[Version difference data]
* * * *

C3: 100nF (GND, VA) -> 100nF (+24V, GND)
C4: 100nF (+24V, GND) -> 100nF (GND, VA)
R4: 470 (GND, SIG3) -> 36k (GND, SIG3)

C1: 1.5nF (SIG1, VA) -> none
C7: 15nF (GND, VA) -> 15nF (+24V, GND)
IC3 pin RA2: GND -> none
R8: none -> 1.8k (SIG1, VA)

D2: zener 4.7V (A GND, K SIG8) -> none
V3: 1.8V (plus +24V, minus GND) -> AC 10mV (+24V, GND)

* * * *

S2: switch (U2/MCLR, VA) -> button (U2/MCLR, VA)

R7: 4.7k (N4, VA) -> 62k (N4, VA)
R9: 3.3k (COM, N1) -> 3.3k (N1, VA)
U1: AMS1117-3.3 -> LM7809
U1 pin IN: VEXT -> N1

* * * *

> PROBLEM
Within the data above, the lines from the one with "C3: 100nF (GND, VA) -> 100nF (+24V, GND)" to the one with "V3: 1.8V (plus" must be repeated exactly; no other line belongs in the answer.

> TASK RESPONSE
C3: 100nF (GND, VA) -> 100nF (+24V, GND)
C4: 100nF (+24V, GND) -> 100nF (GND, VA)
R4: 470 (GND, SIG3) -> 36k (GND, SIG3)

C1: 1.5nF (SIG1, VA) -> none
C7: 15nF (GND, VA) -> 15nF (+24V, GND)
IC3 pin RA2: GND -> none
R8: none -> 1.8k (SIG1, VA)

D2: zener 4.7V (A GND, K SIG8) -> none
V3: 1.8V (plus +24V, minus GND) -> AC 10mV (+24V, GND)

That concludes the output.